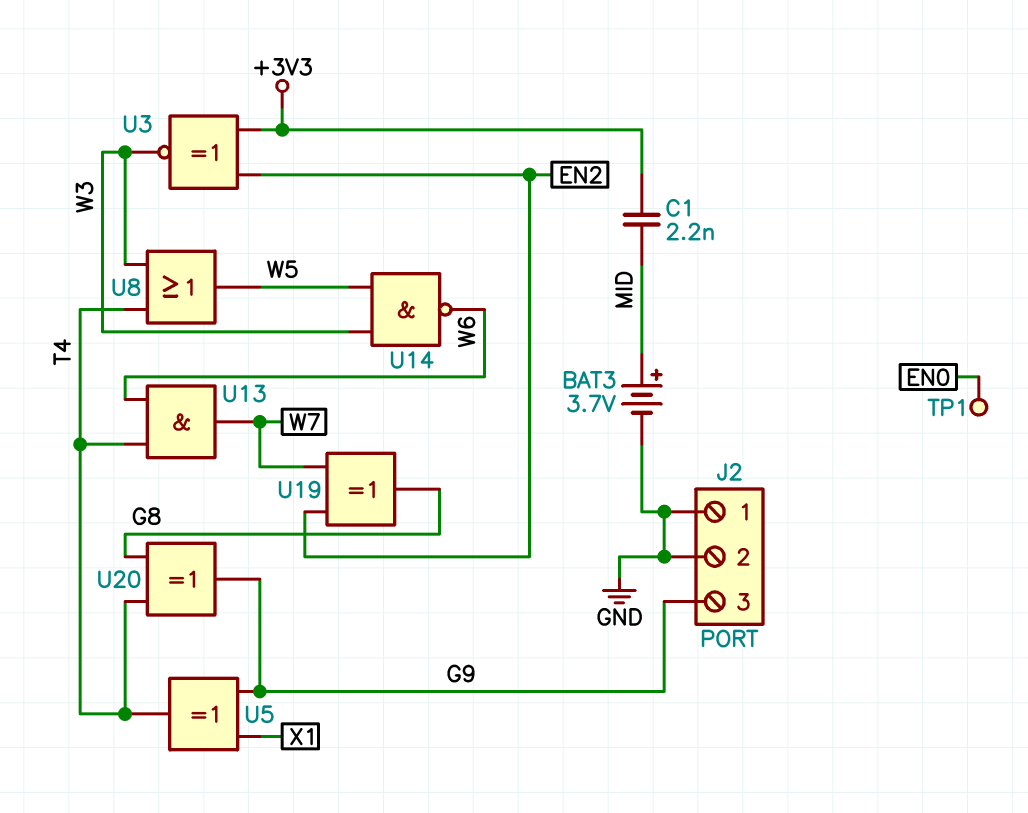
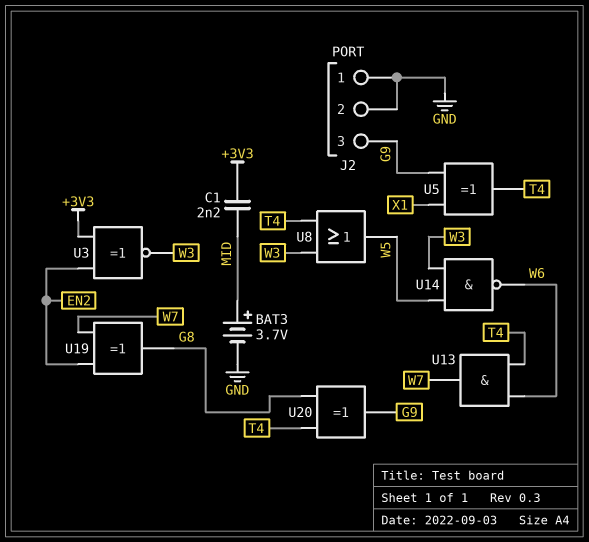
TP1: test point (EN0) -> none

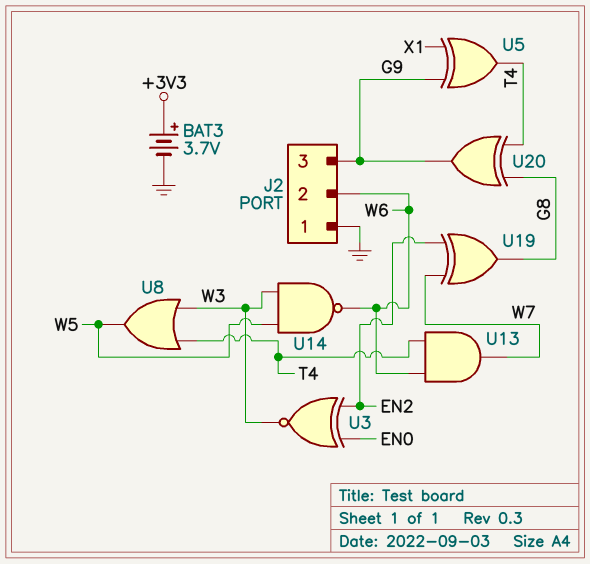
BAT3: 3.7V (plus MID, minus GND) -> 3.7V (plus +3V3, minus GND)
C1: 2.2nF (+3V3, MID) -> none
J2 pin 2: GND -> W6
U3: XNOR (in +3V3, in EN2, out W3) -> XNOR (in EN0, in EN2, out W3)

§

Work to be completed: Your job is to transcribe the records exactly and in full. Pictures are not part of the copy.

Response to the task:
TP1: test point (EN0) -> none

BAT3: 3.7V (plus MID, minus GND) -> 3.7V (plus +3V3, minus GND)
C1: 2.2nF (+3V3, MID) -> none
J2 pin 2: GND -> W6
U3: XNOR (in +3V3, in EN2, out W3) -> XNOR (in EN0, in EN2, out W3)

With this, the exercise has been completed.